DATA SHOWN: Begin
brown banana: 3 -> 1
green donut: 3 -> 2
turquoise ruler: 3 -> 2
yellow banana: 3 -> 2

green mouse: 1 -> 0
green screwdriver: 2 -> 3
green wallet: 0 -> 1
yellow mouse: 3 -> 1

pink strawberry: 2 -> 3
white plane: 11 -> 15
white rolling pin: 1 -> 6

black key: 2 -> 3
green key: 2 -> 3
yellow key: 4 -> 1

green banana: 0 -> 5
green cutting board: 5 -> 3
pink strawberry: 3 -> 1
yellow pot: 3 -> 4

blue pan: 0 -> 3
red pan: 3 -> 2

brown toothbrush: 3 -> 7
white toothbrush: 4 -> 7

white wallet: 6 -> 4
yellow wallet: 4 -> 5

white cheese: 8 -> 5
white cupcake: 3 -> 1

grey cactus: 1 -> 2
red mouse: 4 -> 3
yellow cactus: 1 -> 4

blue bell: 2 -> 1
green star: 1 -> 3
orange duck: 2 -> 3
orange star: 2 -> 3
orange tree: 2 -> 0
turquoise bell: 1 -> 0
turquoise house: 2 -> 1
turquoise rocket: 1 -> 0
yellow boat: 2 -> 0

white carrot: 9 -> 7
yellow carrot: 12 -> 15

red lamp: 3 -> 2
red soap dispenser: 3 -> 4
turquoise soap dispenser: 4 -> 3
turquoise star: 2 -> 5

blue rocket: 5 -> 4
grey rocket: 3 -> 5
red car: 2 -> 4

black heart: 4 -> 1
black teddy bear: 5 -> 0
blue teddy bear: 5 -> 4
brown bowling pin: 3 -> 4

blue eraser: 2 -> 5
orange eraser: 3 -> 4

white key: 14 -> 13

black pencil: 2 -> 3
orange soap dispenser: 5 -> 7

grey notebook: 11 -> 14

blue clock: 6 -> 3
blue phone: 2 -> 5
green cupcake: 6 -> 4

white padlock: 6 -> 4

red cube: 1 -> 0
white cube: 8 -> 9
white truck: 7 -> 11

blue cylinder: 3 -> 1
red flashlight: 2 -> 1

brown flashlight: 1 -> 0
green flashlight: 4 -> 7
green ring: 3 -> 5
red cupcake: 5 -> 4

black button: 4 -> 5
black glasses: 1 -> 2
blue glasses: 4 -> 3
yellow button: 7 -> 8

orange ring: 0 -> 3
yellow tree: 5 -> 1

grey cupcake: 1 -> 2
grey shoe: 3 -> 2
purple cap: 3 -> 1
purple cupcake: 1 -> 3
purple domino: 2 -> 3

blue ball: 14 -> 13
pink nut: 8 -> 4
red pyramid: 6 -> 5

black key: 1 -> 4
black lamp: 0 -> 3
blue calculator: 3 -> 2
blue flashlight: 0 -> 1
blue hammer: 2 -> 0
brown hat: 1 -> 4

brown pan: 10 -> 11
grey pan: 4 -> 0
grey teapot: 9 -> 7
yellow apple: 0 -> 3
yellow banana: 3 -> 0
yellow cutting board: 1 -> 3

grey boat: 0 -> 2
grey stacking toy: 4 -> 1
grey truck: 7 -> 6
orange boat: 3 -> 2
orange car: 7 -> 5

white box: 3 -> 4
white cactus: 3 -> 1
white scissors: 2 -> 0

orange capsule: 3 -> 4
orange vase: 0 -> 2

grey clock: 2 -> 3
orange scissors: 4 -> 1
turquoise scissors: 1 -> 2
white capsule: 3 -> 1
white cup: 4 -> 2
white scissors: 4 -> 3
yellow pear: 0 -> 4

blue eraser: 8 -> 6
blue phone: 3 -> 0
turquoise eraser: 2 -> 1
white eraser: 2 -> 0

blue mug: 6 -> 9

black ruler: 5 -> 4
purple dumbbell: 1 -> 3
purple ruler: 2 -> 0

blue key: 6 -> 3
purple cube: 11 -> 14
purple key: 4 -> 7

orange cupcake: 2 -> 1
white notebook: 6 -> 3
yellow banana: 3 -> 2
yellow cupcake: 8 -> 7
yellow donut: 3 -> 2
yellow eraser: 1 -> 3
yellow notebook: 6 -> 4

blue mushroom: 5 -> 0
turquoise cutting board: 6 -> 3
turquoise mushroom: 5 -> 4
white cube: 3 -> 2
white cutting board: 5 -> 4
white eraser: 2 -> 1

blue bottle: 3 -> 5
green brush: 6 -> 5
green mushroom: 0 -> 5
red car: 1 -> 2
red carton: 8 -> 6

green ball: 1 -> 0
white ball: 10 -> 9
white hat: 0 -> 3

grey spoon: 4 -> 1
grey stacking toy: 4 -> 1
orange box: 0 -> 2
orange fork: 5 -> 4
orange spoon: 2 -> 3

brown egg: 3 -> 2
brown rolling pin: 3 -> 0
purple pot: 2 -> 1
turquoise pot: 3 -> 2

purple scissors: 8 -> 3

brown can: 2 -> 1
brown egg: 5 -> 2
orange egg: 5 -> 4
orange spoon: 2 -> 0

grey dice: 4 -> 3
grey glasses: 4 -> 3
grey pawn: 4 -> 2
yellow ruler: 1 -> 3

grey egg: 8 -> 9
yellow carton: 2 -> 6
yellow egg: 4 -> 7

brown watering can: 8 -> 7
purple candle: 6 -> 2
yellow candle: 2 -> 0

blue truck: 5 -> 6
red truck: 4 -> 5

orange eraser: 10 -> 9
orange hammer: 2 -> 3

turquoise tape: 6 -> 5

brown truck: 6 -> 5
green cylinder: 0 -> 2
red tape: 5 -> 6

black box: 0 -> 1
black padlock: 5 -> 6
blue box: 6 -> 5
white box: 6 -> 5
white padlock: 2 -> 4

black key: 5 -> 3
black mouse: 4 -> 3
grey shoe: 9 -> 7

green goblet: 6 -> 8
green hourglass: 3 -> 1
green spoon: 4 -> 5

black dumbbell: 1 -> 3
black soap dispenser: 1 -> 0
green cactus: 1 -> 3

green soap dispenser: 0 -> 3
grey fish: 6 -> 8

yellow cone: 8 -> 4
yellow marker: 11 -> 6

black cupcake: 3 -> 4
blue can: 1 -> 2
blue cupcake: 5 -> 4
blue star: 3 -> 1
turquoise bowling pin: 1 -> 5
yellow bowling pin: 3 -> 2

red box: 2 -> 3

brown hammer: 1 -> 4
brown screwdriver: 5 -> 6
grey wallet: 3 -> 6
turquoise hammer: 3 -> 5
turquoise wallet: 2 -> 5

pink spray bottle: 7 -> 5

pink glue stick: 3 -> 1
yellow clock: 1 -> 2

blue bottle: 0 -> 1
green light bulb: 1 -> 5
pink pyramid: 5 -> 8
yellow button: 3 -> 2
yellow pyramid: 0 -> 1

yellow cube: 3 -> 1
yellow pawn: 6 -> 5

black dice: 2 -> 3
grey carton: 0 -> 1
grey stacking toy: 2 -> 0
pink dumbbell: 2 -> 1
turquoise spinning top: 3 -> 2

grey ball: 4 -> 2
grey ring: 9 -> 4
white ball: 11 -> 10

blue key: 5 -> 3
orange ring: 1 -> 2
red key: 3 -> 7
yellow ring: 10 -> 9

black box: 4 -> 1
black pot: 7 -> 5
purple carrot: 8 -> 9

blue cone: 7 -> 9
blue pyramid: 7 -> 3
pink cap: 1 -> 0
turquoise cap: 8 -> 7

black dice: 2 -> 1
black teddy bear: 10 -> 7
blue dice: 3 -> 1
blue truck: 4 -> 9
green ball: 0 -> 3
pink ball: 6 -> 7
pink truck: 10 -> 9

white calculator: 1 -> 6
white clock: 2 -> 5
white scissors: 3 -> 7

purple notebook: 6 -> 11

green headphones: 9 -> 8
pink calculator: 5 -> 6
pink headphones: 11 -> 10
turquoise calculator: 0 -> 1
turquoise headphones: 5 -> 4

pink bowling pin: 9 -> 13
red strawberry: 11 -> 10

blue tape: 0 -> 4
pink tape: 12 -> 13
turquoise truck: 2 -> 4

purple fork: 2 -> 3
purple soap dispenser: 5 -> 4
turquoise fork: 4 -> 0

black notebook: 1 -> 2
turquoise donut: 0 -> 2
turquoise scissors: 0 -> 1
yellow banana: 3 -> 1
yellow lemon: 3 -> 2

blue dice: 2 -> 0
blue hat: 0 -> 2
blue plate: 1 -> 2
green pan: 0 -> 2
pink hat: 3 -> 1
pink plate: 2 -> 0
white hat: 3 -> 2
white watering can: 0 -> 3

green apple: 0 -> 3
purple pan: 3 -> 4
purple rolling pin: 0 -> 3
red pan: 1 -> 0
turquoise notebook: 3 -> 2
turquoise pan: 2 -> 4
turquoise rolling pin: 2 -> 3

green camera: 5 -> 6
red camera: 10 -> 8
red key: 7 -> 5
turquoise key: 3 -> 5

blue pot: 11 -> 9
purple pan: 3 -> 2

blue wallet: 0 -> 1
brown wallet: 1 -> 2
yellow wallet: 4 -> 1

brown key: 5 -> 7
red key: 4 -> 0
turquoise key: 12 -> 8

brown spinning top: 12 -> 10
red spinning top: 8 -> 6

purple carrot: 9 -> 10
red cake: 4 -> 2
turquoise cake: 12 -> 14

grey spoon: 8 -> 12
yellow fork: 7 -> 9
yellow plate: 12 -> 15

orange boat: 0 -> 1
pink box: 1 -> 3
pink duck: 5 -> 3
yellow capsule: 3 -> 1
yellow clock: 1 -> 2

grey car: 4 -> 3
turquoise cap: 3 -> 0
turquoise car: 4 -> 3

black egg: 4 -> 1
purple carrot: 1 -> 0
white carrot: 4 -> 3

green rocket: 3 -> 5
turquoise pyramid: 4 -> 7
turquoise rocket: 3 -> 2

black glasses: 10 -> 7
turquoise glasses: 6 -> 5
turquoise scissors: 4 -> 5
DATA SHOWN: End
* TO DO: An exact repeat of the lines from the one containing "yellow capsule: 3 -> 1" through the final line above, both included, is the whole answer.

* TASK SOLUTION:
yellow capsule: 3 -> 1
yellow clock: 1 -> 2

grey car: 4 -> 3
turquoise cap: 3 -> 0
turquoise car: 4 -> 3

black egg: 4 -> 1
purple carrot: 1 -> 0
white carrot: 4 -> 3

green rocket: 3 -> 5
turquoise pyramid: 4 -> 7
turquoise rocket: 3 -> 2

black glasses: 10 -> 7
turquoise glasses: 6 -> 5
turquoise scissors: 4 -> 5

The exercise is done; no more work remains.